(Source records)
....................
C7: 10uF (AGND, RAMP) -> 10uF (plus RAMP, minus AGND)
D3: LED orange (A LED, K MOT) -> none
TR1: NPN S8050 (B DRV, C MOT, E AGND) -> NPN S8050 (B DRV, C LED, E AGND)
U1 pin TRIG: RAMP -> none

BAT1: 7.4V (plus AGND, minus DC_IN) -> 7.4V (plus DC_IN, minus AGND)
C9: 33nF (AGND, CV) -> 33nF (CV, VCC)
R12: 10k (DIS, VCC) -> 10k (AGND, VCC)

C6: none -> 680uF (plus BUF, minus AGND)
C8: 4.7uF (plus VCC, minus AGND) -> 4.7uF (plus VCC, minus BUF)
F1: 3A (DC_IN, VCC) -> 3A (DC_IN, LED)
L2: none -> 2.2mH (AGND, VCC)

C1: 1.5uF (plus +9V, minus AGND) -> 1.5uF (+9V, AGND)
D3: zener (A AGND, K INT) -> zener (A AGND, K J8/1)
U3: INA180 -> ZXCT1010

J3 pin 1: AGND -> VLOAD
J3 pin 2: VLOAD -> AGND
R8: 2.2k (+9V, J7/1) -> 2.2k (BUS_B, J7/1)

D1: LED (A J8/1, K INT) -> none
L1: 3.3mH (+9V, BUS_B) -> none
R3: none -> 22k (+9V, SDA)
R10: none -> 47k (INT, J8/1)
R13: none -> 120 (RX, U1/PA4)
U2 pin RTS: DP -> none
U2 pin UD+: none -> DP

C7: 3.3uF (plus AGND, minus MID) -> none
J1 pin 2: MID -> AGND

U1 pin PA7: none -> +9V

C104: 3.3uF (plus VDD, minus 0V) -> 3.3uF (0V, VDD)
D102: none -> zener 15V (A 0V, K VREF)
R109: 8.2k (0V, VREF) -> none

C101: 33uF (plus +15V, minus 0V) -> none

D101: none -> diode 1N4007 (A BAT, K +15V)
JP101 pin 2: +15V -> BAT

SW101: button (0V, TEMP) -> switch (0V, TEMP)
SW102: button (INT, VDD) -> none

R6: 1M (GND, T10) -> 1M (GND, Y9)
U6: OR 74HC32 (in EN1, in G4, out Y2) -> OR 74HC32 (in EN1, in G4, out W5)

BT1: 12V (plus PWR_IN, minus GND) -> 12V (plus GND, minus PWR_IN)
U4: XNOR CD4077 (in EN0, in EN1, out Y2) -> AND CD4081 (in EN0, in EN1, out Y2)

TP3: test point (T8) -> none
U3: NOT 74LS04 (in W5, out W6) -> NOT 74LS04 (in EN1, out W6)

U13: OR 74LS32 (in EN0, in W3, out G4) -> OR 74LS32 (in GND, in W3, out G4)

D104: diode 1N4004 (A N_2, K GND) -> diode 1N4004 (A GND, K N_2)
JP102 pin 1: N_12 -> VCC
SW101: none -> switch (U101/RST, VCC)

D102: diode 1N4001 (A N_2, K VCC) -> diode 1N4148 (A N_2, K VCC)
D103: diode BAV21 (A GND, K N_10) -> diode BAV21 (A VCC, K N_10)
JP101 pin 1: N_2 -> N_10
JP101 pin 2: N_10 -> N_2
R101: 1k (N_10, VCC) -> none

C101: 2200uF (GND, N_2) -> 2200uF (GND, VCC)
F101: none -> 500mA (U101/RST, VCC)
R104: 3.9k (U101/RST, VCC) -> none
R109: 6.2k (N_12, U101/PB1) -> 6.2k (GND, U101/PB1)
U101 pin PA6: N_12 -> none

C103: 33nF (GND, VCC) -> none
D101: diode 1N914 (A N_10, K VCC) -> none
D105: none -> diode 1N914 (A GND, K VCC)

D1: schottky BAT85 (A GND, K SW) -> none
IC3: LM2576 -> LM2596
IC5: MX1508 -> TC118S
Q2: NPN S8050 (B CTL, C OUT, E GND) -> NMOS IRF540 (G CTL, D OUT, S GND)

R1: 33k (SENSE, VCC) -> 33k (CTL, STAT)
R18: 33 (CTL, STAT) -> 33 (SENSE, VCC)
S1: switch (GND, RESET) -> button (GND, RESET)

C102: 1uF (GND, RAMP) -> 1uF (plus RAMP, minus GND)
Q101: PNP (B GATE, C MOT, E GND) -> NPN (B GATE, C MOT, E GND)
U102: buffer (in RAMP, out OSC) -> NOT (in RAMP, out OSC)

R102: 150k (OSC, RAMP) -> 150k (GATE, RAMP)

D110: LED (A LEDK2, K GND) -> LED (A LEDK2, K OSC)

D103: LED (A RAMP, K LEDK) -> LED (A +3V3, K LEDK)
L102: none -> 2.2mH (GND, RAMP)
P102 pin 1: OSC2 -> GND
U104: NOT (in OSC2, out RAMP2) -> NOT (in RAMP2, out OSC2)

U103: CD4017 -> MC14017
....................
Try it :: The lines to copy run from the first line of the entries to the line containing "SW102: button (INT, VDD) -> none"; copy them exactly and output nothing else.

Your solution ::
C7: 10uF (AGND, RAMP) -> 10uF (plus RAMP, minus AGND)
D3: LED orange (A LED, K MOT) -> none
TR1: NPN S8050 (B DRV, C MOT, E AGND) -> NPN S8050 (B DRV, C LED, E AGND)
U1 pin TRIG: RAMP -> none

BAT1: 7.4V (plus AGND, minus DC_IN) -> 7.4V (plus DC_IN, minus AGND)
C9: 33nF (AGND, CV) -> 33nF (CV, VCC)
R12: 10k (DIS, VCC) -> 10k (AGND, VCC)

C6: none -> 680uF (plus BUF, minus AGND)
C8: 4.7uF (plus VCC, minus AGND) -> 4.7uF (plus VCC, minus BUF)
F1: 3A (DC_IN, VCC) -> 3A (DC_IN, LED)
L2: none -> 2.2mH (AGND, VCC)

C1: 1.5uF (plus +9V, minus AGND) -> 1.5uF (+9V, AGND)
D3: zener (A AGND, K INT) -> zener (A AGND, K J8/1)
U3: INA180 -> ZXCT1010

J3 pin 1: AGND -> VLOAD
J3 pin 2: VLOAD -> AGND
R8: 2.2k (+9V, J7/1) -> 2.2k (BUS_B, J7/1)

D1: LED (A J8/1, K INT) -> none
L1: 3.3mH (+9V, BUS_B) -> none
R3: none -> 22k (+9V, SDA)
R10: none -> 47k (INT, J8/1)
R13: none -> 120 (RX, U1/PA4)
U2 pin RTS: DP -> none
U2 pin UD+: none -> DP

C7: 3.3uF (plus AGND, minus MID) -> none
J1 pin 2: MID -> AGND

U1 pin PA7: none -> +9V

C104: 3.3uF (plus VDD, minus 0V) -> 3.3uF (0V, VDD)
D102: none -> zener 15V (A 0V, K VREF)
R109: 8.2k (0V, VREF) -> none

C101: 33uF (plus +15V, minus 0V) -> none

D101: none -> diode 1N4007 (A BAT, K +15V)
JP101 pin 2: +15V -> BAT

SW101: button (0V, TEMP) -> switch (0V, TEMP)
SW102: button (INT, VDD) -> none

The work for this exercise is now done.